◆ REQUIREMENT
In the entries below, find the line containing "R12: 330k (N012, VS) -> none". Write out that line and all lines after it, exactly, and nothing else.

◆ RECORDS TO PROCESS
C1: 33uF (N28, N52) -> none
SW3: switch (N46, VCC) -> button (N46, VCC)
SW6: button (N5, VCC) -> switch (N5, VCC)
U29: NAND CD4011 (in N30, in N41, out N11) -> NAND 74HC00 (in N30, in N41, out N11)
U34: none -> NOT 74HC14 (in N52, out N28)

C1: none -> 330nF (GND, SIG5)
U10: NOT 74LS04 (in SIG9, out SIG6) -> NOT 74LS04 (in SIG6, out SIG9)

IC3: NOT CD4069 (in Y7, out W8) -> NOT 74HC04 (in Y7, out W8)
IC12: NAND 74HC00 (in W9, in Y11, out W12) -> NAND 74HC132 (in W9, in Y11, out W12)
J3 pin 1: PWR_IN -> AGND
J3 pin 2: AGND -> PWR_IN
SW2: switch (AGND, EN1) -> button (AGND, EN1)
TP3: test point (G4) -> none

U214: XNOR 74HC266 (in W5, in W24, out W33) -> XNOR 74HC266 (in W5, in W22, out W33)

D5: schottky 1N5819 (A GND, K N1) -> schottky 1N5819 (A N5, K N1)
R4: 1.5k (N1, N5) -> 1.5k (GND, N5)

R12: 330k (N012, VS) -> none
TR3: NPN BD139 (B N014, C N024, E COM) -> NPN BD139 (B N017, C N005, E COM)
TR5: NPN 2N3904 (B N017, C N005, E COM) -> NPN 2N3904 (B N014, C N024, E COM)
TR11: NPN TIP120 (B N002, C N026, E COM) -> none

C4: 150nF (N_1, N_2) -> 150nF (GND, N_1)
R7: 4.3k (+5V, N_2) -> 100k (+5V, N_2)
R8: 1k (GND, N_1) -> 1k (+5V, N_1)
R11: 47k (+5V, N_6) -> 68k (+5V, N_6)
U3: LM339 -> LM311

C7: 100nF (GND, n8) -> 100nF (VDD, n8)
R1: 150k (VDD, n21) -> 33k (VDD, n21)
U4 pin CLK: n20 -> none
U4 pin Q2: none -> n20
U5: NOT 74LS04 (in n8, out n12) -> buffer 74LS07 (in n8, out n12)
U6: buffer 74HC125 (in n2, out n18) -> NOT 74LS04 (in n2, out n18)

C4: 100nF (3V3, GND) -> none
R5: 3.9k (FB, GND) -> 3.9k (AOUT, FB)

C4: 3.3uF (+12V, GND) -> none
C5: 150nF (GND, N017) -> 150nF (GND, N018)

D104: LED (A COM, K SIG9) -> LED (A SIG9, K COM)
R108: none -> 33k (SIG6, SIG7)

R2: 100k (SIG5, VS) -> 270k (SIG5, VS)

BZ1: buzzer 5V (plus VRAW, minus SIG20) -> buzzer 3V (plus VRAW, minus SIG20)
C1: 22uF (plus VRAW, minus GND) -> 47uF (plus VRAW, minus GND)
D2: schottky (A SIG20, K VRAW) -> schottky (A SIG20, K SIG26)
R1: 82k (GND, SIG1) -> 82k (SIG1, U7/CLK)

◆ RESPONSE TO THE EXERCISE
R12: 330k (N012, VS) -> none
TR3: NPN BD139 (B N014, C N024, E COM) -> NPN BD139 (B N017, C N005, E COM)
TR5: NPN 2N3904 (B N017, C N005, E COM) -> NPN 2N3904 (B N014, C N024, E COM)
TR11: NPN TIP120 (B N002, C N026, E COM) -> none

C4: 150nF (N_1, N_2) -> 150nF (GND, N_1)
R7: 4.3k (+5V, N_2) -> 100k (+5V, N_2)
R8: 1k (GND, N_1) -> 1k (+5V, N_1)
R11: 47k (+5V, N_6) -> 68k (+5V, N_6)
U3: LM339 -> LM311

C7: 100nF (GND, n8) -> 100nF (VDD, n8)
R1: 150k (VDD, n21) -> 33k (VDD, n21)
U4 pin CLK: n20 -> none
U4 pin Q2: none -> n20
U5: NOT 74LS04 (in n8, out n12) -> buffer 74LS07 (in n8, out n12)
U6: buffer 74HC125 (in n2, out n18) -> NOT 74LS04 (in n2, out n18)

C4: 100nF (3V3, GND) -> none
R5: 3.9k (FB, GND) -> 3.9k (AOUT, FB)

C4: 3.3uF (+12V, GND) -> none
C5: 150nF (GND, N017) -> 150nF (GND, N018)

D104: LED (A COM, K SIG9) -> LED (A SIG9, K COM)
R108: none -> 33k (SIG6, SIG7)

R2: 100k (SIG5, VS) -> 270k (SIG5, VS)

BZ1: buzzer 5V (plus VRAW, minus SIG20) -> buzzer 3V (plus VRAW, minus SIG20)
C1: 22uF (plus VRAW, minus GND) -> 47uF (plus VRAW, minus GND)
D2: schottky (A SIG20, K VRAW) -> schottky (A SIG20, K SIG26)
R1: 82k (GND, SIG1) -> 82k (SIG1, U7/CLK)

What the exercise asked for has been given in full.